• **Exercise objective**
Each record below is to be copied exactly; the pictures are to be omitted.

Version comparison data:
|---|

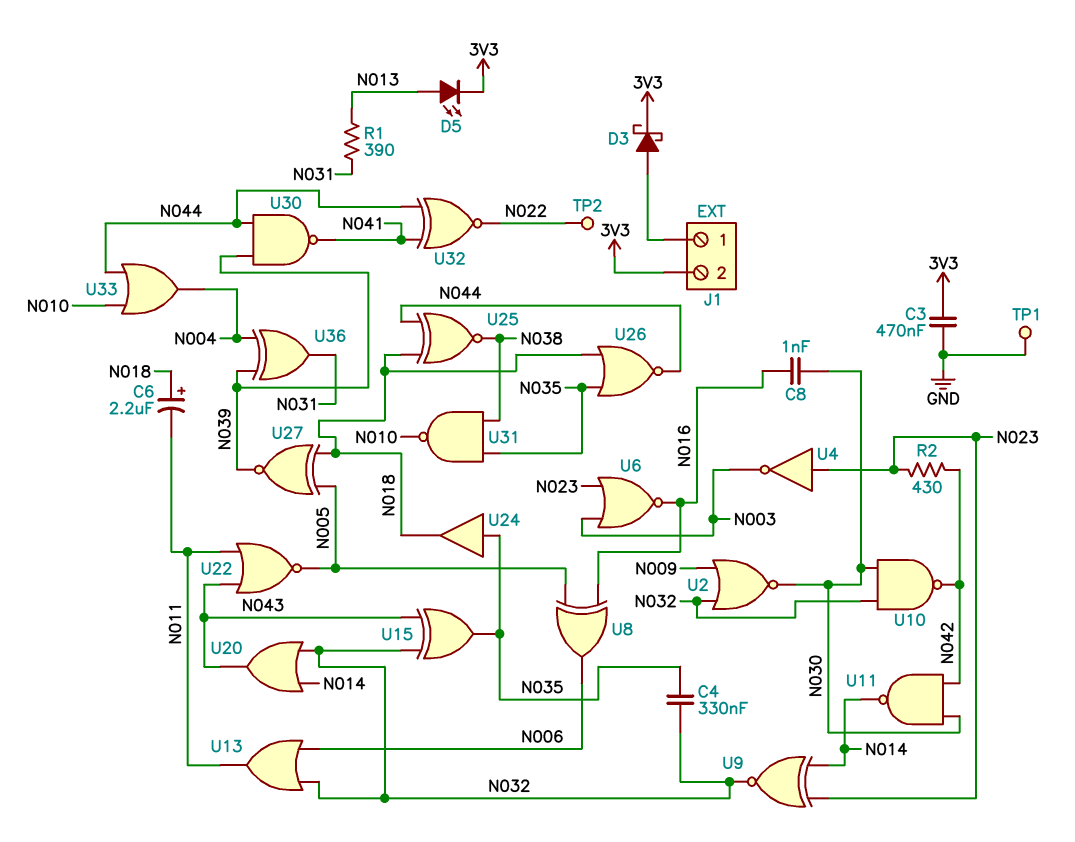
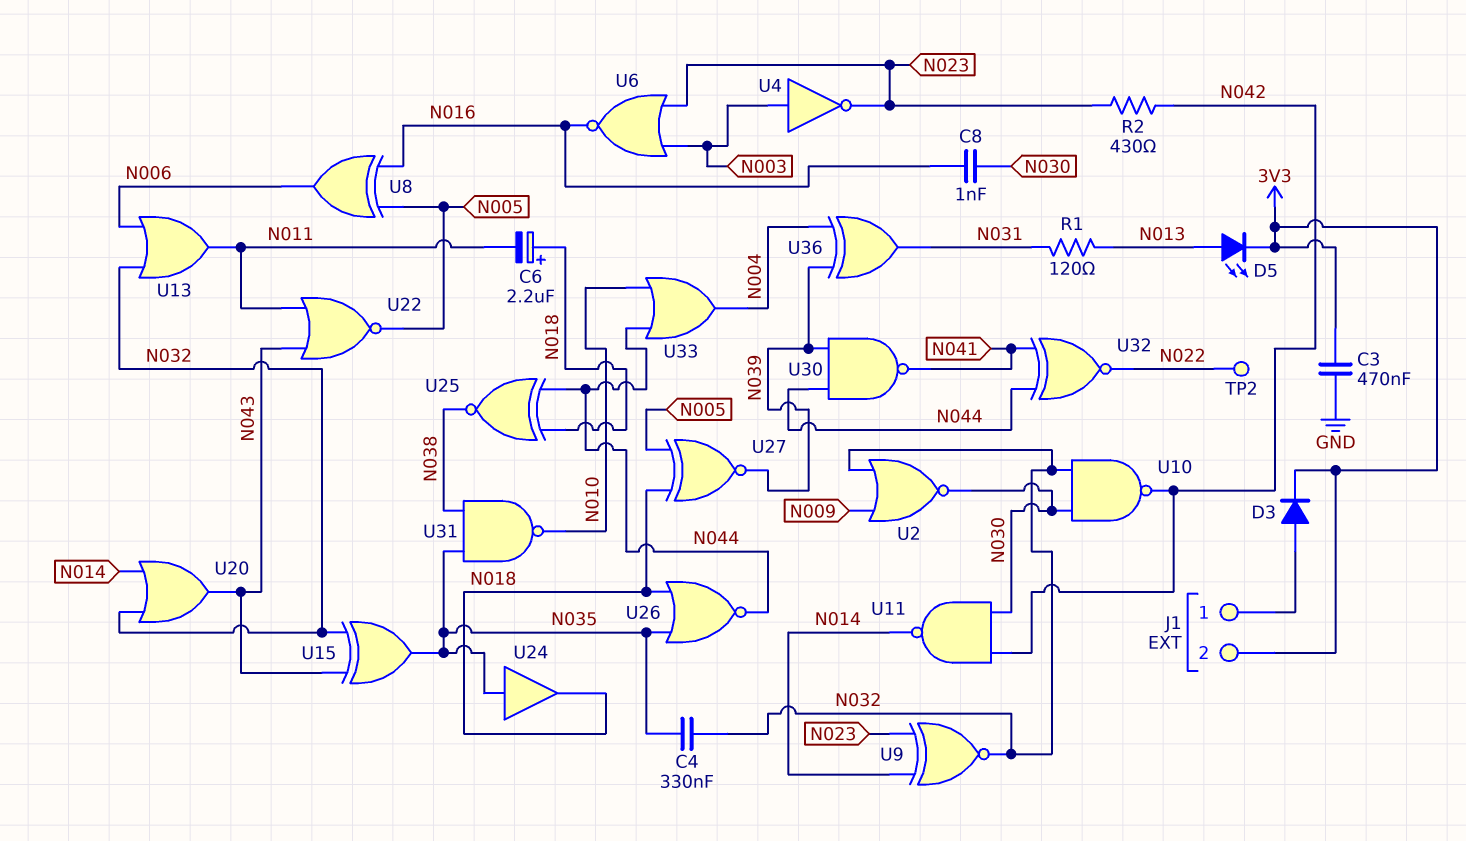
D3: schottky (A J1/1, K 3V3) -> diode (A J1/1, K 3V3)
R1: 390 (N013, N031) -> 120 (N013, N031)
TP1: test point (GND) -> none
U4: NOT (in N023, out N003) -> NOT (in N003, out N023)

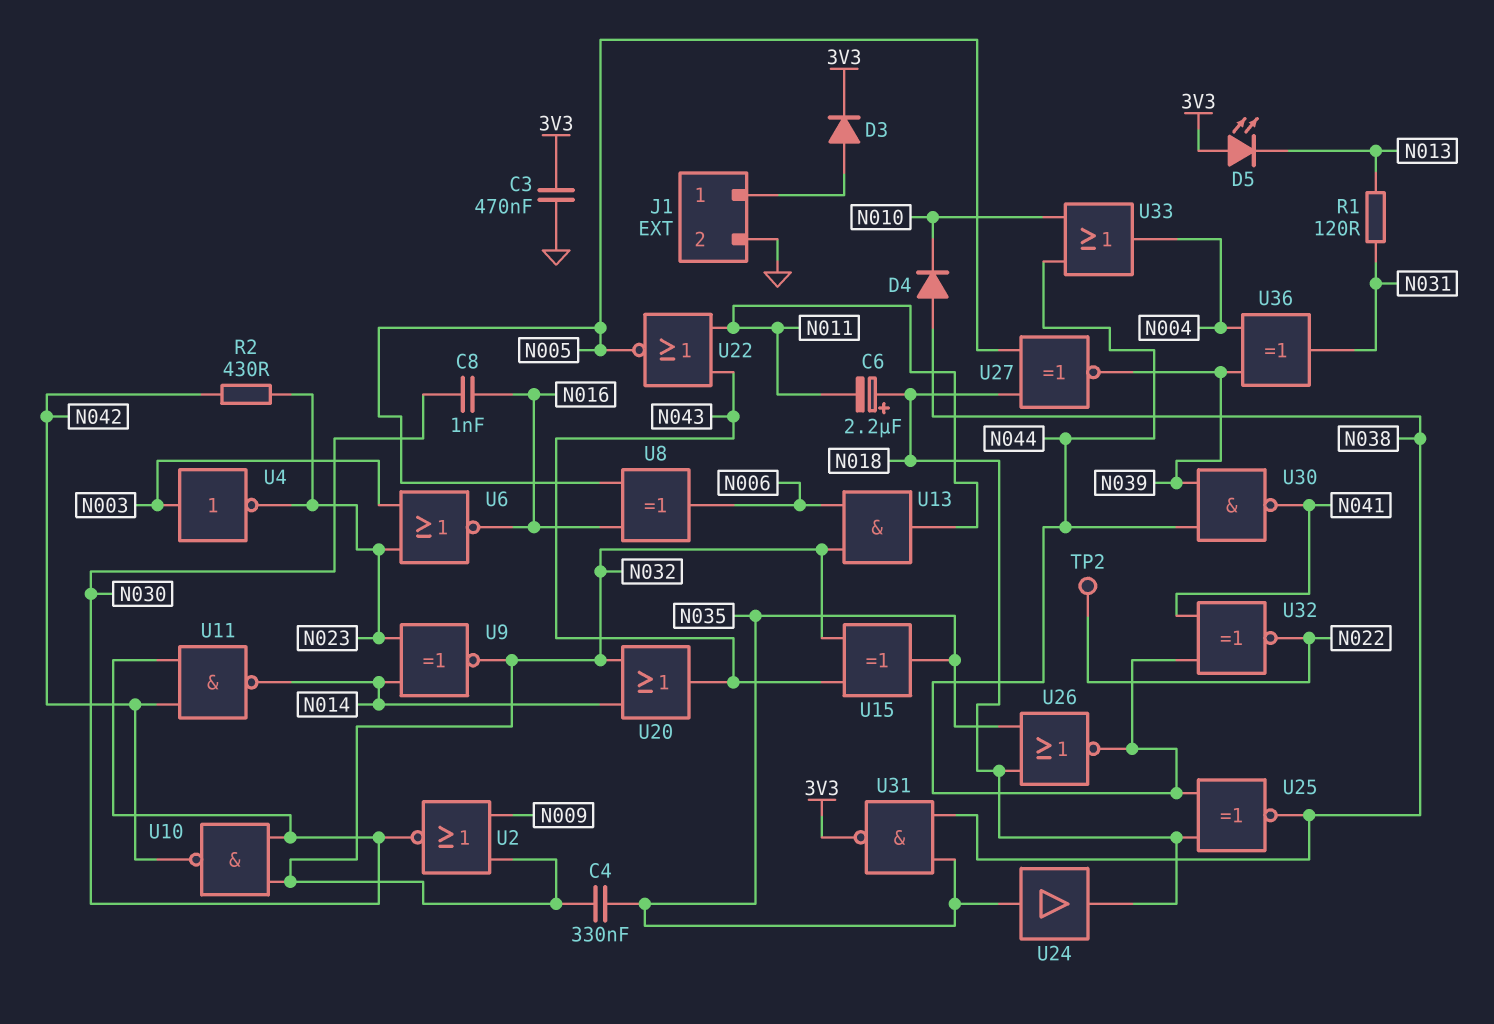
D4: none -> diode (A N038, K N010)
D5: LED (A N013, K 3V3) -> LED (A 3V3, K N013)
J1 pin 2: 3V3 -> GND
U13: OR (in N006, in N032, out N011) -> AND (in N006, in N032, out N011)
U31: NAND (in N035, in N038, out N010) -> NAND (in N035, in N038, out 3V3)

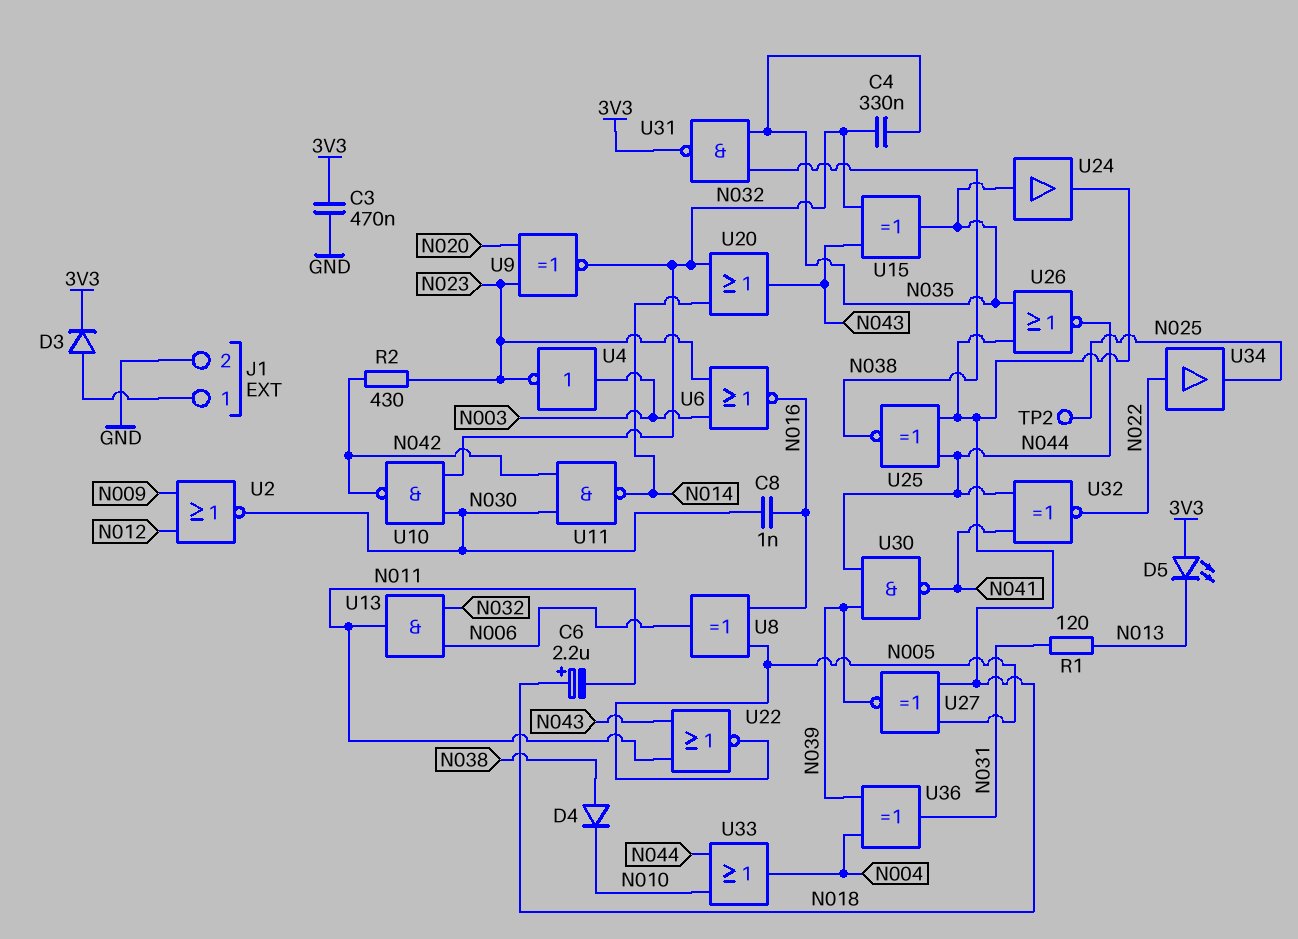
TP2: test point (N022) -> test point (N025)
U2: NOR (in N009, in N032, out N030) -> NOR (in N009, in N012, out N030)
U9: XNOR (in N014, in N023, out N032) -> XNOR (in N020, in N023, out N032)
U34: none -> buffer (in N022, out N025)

|---|

• **Expected output**
D3: schottky (A J1/1, K 3V3) -> diode (A J1/1, K 3V3)
R1: 390 (N013, N031) -> 120 (N013, N031)
TP1: test point (GND) -> none
U4: NOT (in N023, out N003) -> NOT (in N003, out N023)

D4: none -> diode (A N038, K N010)
D5: LED (A N013, K 3V3) -> LED (A 3V3, K N013)
J1 pin 2: 3V3 -> GND
U13: OR (in N006, in N032, out N011) -> AND (in N006, in N032, out N011)
U31: NAND (in N035, in N038, out N010) -> NAND (in N035, in N038, out 3V3)

TP2: test point (N022) -> test point (N025)
U2: NOR (in N009, in N032, out N030) -> NOR (in N009, in N012, out N030)
U9: XNOR (in N014, in N023, out N032) -> XNOR (in N020, in N023, out N032)
U34: none -> buffer (in N022, out N025)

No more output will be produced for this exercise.